START AVAILABLE DATA
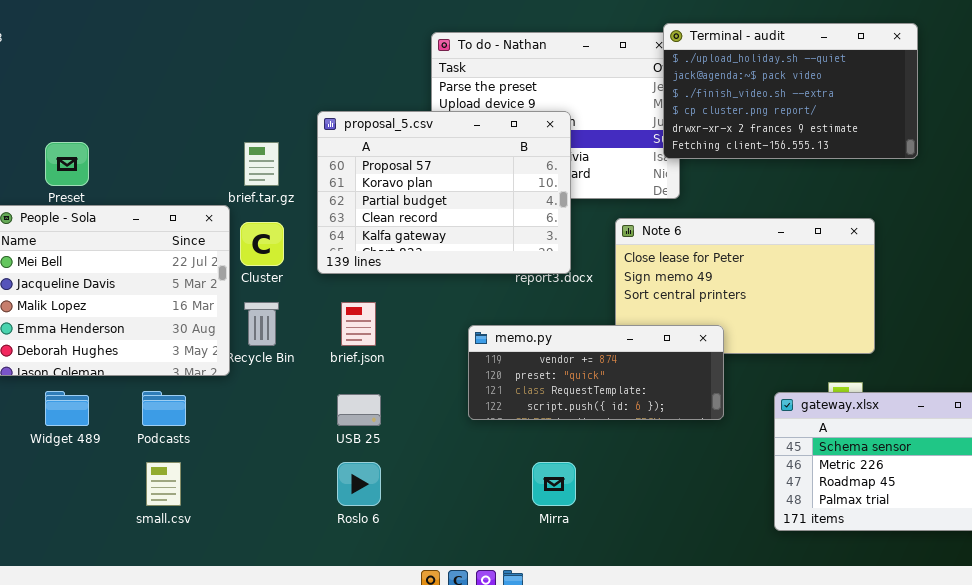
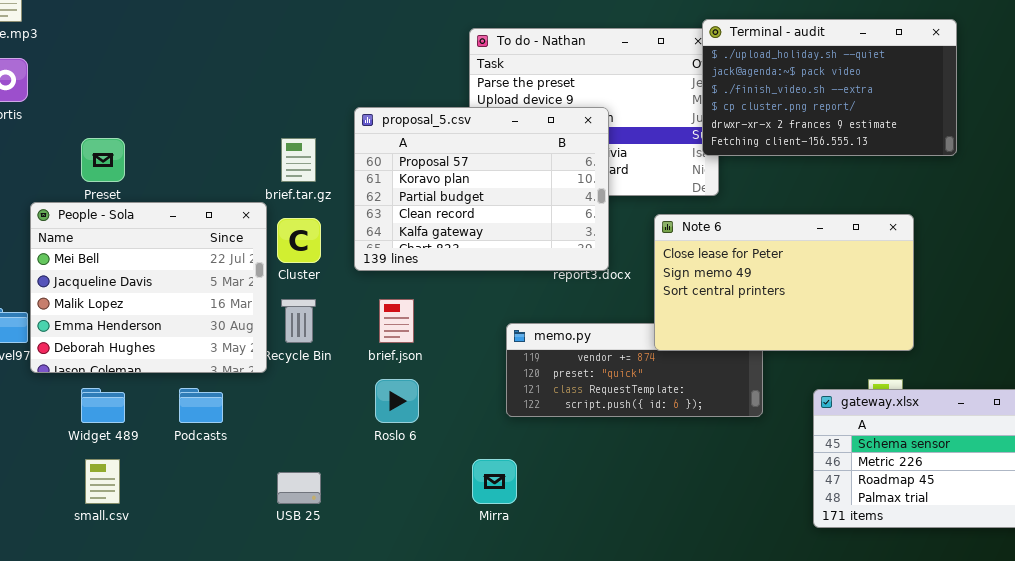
Note 6: [615,218,875,354] -> [654,214,914,351], raised
USB 25: [337,394,381,426] -> [277,472,321,504], moved
small.csv: [146,462,181,506] -> [85,459,120,504], moved
Roslo 6: [337,462,381,506] -> [375,379,419,423], moved
Mirra: [532,462,576,506] -> [472,459,517,504], moved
END AVAILABLE DATA
#### TASK GOAL:
Set every entry down again exactly as written, and omit the images.

#### ANSWER TO THIS PROBLEM:
Note 6: [615,218,875,354] -> [654,214,914,351], raised
USB 25: [337,394,381,426] -> [277,472,321,504], moved
small.csv: [146,462,181,506] -> [85,459,120,504], moved
Roslo 6: [337,462,381,506] -> [375,379,419,423], moved
Mirra: [532,462,576,506] -> [472,459,517,504], moved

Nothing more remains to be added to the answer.